Task objective
Within the records below, find the line with "camera: 55 degrees right, 35 degrees up" and the line with "none -> pink clock [603,249,679,321]", then reproduce exactly those two lines and all lines between them, without any picture.

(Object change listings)

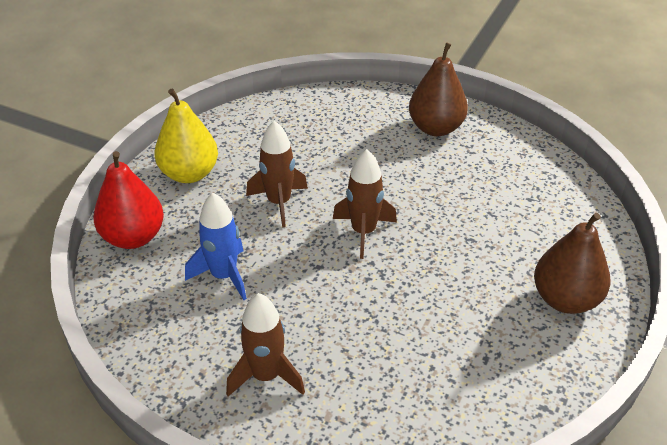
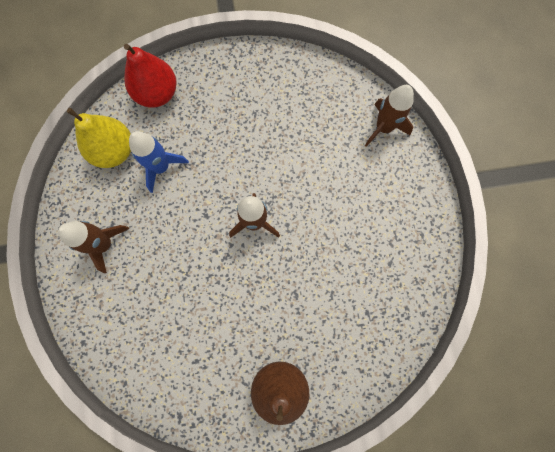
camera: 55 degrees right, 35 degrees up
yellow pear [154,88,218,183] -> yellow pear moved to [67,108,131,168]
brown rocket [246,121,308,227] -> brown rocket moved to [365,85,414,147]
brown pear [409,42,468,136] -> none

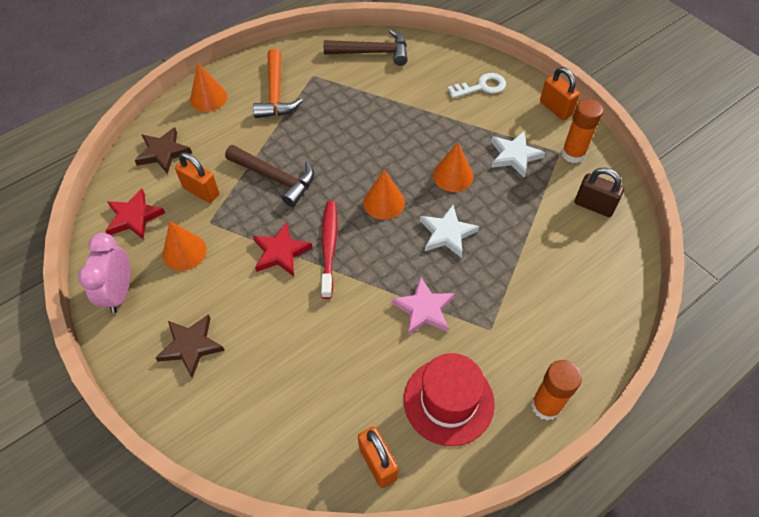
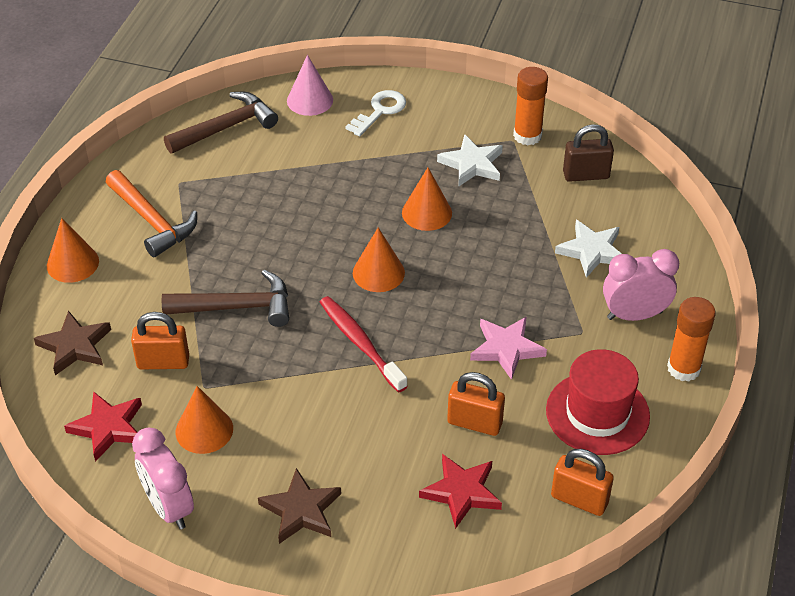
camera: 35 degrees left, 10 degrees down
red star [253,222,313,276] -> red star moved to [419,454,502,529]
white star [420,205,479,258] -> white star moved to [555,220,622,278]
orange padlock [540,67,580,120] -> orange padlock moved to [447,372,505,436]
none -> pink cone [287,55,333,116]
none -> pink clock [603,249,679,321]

---

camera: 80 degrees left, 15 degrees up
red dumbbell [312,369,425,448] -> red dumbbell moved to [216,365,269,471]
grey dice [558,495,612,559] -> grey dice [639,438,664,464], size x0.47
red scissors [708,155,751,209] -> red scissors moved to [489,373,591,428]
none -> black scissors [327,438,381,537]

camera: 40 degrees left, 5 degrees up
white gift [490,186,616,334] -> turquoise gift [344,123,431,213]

...

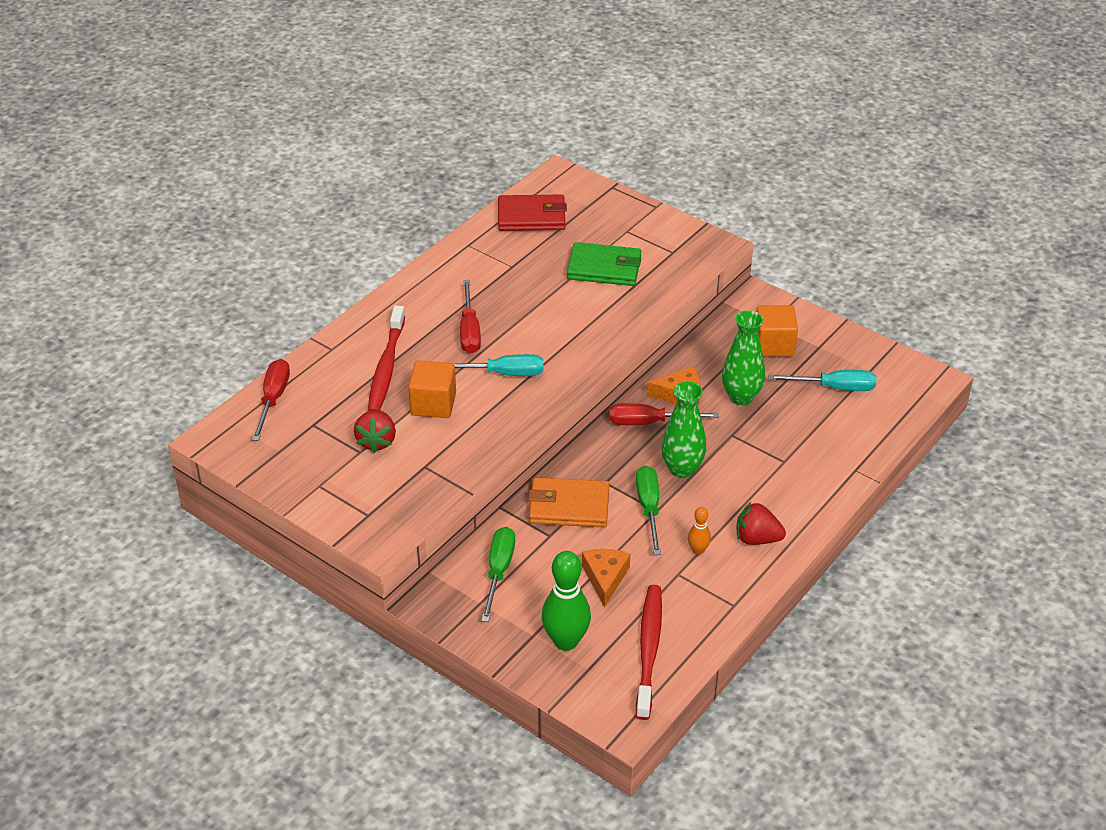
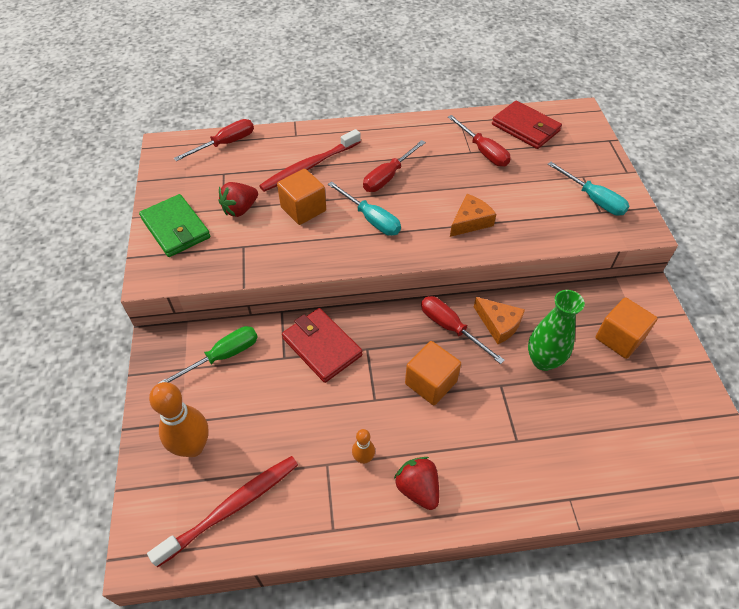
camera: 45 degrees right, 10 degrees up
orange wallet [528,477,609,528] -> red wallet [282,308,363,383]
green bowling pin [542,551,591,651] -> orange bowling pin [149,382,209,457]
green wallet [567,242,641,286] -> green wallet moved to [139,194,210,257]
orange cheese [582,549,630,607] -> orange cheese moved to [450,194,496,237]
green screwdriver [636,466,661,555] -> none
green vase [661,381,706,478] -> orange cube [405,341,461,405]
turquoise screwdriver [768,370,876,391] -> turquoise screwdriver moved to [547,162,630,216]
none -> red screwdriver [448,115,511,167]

Response to this task
camera: 55 degrees right, 35 degrees up
yellow pear [154,88,218,183] -> yellow pear moved to [67,108,131,168]
brown rocket [246,121,308,227] -> brown rocket moved to [365,85,414,147]
brown pear [409,42,468,136] -> none

camera: 35 degrees left, 10 degrees down
red star [253,222,313,276] -> red star moved to [419,454,502,529]
white star [420,205,479,258] -> white star moved to [555,220,622,278]
orange padlock [540,67,580,120] -> orange padlock moved to [447,372,505,436]
none -> pink cone [287,55,333,116]
none -> pink clock [603,249,679,321]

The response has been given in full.